When you reach the line containing "[61,307] to [265,252]", begin copying exactly, and keep going through the last line of the records below, copying nothing before it.
::: PROVIDED RECORDS
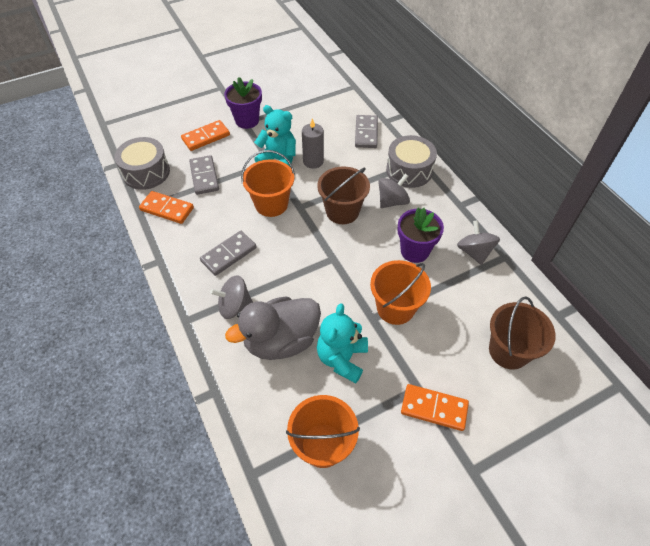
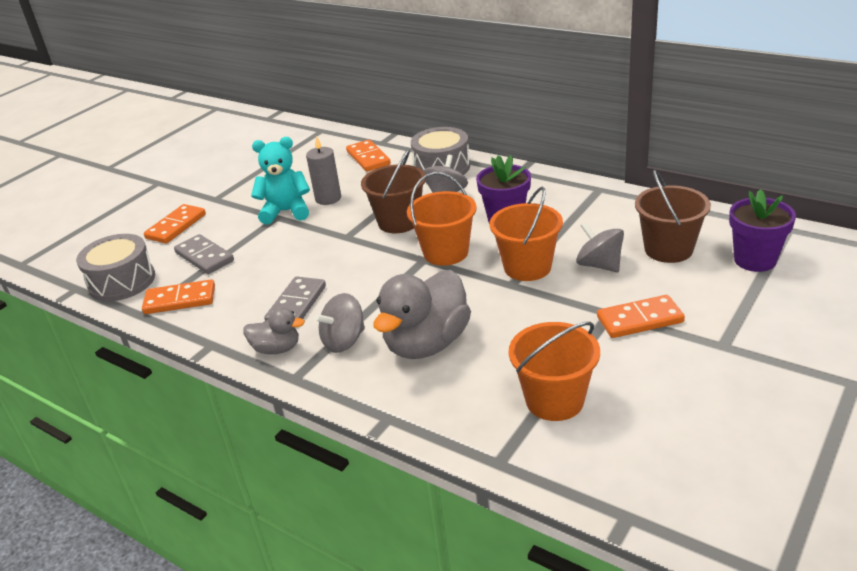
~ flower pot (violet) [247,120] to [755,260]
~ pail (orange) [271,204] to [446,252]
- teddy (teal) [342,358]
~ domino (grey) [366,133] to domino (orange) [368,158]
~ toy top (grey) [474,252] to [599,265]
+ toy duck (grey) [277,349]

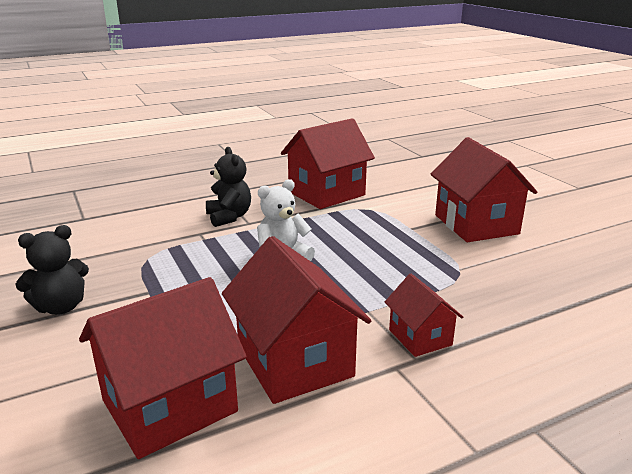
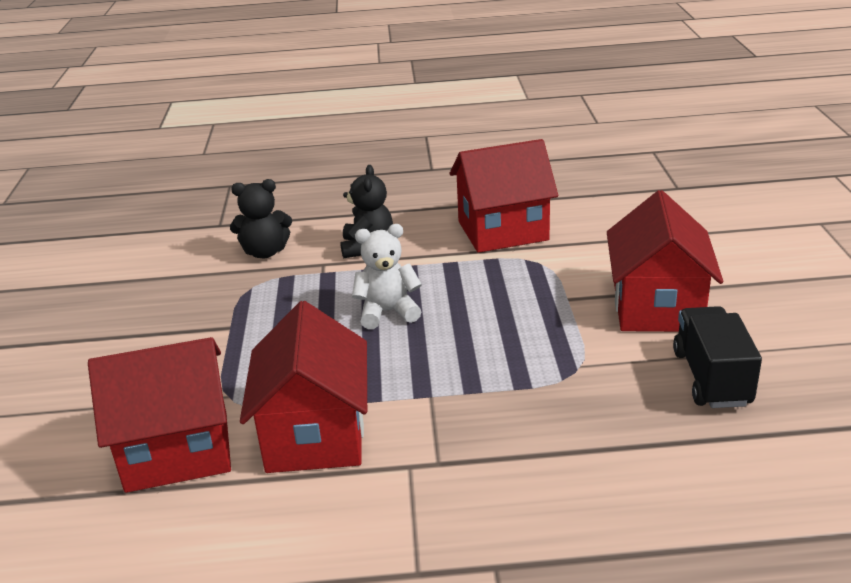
~ teddy (black) [61,307] to [265,252]
- cottage (scarlet) [420,337]
+ toy truck (black) [711,378]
::::::
ANSWER BOX:
~ teddy (black) [61,307] to [265,252]
- cottage (scarlet) [420,337]
+ toy truck (black) [711,378]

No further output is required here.